#### DATASET RECORDS ####

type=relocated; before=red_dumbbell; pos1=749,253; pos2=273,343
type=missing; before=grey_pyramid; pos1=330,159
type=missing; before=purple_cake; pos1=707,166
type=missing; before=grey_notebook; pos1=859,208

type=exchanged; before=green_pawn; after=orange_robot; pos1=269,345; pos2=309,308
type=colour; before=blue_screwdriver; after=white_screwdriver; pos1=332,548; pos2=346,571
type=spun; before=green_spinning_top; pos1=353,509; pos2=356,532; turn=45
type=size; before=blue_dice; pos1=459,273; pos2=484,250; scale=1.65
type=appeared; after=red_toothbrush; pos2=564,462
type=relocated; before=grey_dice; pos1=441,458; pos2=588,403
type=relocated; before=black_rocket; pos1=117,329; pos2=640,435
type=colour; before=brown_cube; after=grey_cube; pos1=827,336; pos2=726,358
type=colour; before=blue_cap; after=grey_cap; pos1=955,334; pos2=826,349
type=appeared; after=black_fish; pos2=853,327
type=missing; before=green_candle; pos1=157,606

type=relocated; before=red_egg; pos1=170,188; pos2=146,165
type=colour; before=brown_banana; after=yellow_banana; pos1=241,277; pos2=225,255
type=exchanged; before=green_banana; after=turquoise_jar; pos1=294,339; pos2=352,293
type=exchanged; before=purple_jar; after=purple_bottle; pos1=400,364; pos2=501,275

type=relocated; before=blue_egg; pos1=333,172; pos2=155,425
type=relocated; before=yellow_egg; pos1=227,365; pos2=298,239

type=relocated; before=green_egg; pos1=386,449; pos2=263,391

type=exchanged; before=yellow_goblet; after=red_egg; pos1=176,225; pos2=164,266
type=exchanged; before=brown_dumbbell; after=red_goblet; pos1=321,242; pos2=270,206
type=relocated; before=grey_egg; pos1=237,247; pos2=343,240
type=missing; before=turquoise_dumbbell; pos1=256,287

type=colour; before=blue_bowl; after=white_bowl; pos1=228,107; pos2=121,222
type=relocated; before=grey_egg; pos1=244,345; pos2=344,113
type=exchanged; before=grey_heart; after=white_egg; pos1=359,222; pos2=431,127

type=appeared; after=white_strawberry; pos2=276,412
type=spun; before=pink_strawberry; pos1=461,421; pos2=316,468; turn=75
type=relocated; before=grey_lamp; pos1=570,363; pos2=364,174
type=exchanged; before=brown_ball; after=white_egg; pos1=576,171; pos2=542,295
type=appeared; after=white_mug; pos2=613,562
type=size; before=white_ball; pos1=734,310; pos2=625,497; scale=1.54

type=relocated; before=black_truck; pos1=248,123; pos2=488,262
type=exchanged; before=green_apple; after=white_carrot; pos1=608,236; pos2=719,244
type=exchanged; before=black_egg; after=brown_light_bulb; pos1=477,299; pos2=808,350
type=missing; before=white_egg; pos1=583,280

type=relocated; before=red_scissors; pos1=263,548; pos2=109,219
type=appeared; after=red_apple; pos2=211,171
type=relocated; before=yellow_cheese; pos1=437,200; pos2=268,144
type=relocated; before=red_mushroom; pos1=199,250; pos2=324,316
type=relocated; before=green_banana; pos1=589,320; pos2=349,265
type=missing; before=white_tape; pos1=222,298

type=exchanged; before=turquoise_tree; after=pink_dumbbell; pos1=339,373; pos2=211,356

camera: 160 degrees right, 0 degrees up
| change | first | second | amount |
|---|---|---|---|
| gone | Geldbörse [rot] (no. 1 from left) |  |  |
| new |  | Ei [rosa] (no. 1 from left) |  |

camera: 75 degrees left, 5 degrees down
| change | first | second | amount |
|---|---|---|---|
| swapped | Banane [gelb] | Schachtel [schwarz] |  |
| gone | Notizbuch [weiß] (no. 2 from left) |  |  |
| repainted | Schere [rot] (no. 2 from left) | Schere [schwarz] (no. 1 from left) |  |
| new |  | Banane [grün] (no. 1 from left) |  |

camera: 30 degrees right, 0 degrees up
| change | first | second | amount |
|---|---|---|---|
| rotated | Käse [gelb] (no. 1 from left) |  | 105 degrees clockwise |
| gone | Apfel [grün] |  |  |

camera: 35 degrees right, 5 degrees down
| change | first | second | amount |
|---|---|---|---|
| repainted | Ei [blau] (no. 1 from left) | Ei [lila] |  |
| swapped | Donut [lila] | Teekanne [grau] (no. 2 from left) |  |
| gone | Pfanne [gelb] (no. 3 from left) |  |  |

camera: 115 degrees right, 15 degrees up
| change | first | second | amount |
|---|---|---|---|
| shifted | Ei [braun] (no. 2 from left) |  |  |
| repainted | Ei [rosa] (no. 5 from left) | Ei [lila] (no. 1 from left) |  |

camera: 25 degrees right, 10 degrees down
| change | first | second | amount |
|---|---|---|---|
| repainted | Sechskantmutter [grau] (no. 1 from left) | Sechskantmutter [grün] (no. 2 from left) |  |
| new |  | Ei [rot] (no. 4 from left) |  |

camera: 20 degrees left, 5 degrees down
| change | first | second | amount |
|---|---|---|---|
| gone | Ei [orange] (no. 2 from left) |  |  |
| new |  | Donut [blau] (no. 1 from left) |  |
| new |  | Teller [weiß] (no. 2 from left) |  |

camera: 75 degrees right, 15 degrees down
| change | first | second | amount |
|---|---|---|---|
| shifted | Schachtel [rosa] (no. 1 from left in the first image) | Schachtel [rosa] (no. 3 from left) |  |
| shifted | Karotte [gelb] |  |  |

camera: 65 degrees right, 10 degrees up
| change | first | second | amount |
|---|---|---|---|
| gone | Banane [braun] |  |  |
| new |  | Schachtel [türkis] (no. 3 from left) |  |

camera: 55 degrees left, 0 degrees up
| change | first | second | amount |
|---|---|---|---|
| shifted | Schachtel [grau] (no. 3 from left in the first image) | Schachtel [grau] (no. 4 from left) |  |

####

WHAT IS BEING ASKED = Could you transcribe the entries above word for word, from the line with "type=missing; before=green_candle; pos1=157,606" down to the line with "type=relocated; before=grey_lamp; pos1=570,363;", keeping both?

SOLUTION FOR THIS PROBLEM =
type=missing; before=green_candle; pos1=157,606

type=relocated; before=red_egg; pos1=170,188; pos2=146,165
type=colour; before=brown_banana; after=yellow_banana; pos1=241,277; pos2=225,255
type=exchanged; before=green_banana; after=turquoise_jar; pos1=294,339; pos2=352,293
type=exchanged; before=purple_jar; after=purple_bottle; pos1=400,364; pos2=501,275

type=relocated; before=blue_egg; pos1=333,172; pos2=155,425
type=relocated; before=yellow_egg; pos1=227,365; pos2=298,239

type=relocated; before=green_egg; pos1=386,449; pos2=263,391

type=exchanged; before=yellow_goblet; after=red_egg; pos1=176,225; pos2=164,266
type=exchanged; before=brown_dumbbell; after=red_goblet; pos1=321,242; pos2=270,206
type=relocated; before=grey_egg; pos1=237,247; pos2=343,240
type=missing; before=turquoise_dumbbell; pos1=256,287

type=colour; before=blue_bowl; after=white_bowl; pos1=228,107; pos2=121,222
type=relocated; before=grey_egg; pos1=244,345; pos2=344,113
type=exchanged; before=grey_heart; after=white_egg; pos1=359,222; pos2=431,127

type=appeared; after=white_strawberry; pos2=276,412
type=spun; before=pink_strawberry; pos1=461,421; pos2=316,468; turn=75
type=relocated; before=grey_lamp; pos1=570,363; pos2=364,174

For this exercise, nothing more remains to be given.